§ **TRY IT**
Once you find the line with "dishwasher: (131, 161) -> (36, 169), moved" in the entries below, return exactly every line from it through the line with "window: (219, 193) -> (185, 174), added".

§ **RECORDS TO USE**
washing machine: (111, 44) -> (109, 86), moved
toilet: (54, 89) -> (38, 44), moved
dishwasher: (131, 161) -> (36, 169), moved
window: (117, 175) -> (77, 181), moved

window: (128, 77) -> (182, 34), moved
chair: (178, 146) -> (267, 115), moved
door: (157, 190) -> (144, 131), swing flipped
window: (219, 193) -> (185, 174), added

* * *

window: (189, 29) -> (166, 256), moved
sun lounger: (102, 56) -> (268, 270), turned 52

§ **ANSWER AREA**
dishwasher: (131, 161) -> (36, 169), moved
window: (117, 175) -> (77, 181), moved

window: (128, 77) -> (182, 34), moved
chair: (178, 146) -> (267, 115), moved
door: (157, 190) -> (144, 131), swing flipped
window: (219, 193) -> (185, 174), added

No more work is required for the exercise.